A verbatim reproduction of the following listing is required; omit the pictures.

* DATA BELOW

◇ ◇ ◇

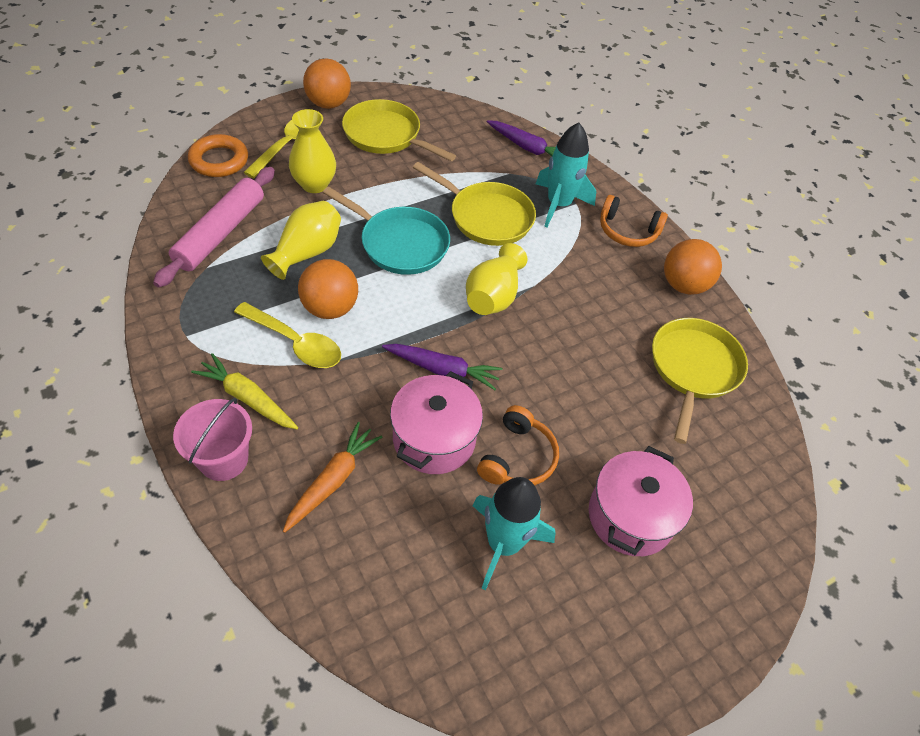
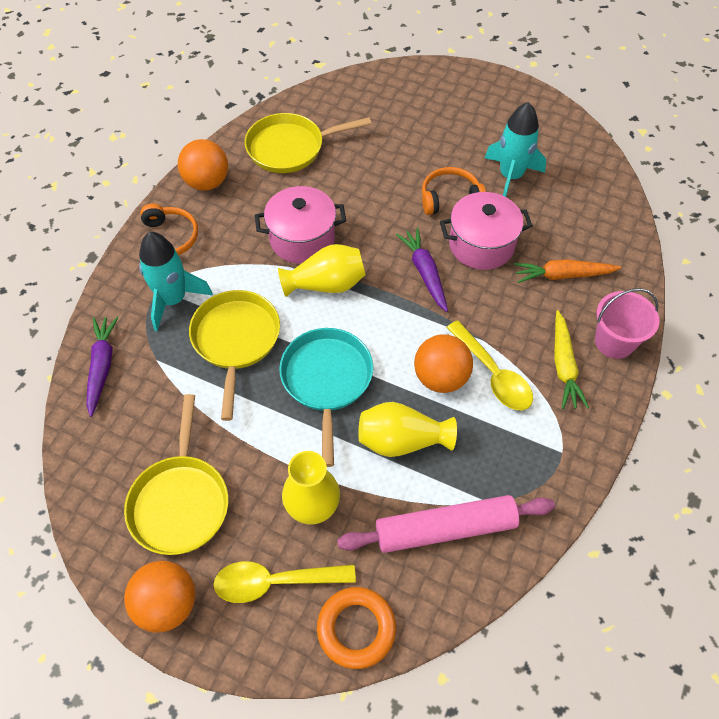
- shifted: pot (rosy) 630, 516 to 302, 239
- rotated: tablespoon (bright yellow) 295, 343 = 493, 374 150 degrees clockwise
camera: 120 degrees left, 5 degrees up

◇ ◇ ◇

* ANSWER
- shifted: pot (rosy) 630, 516 to 302, 239
- rotated: tablespoon (bright yellow) 295, 343 = 493, 374 150 degrees clockwise
camera: 120 degrees left, 5 degrees up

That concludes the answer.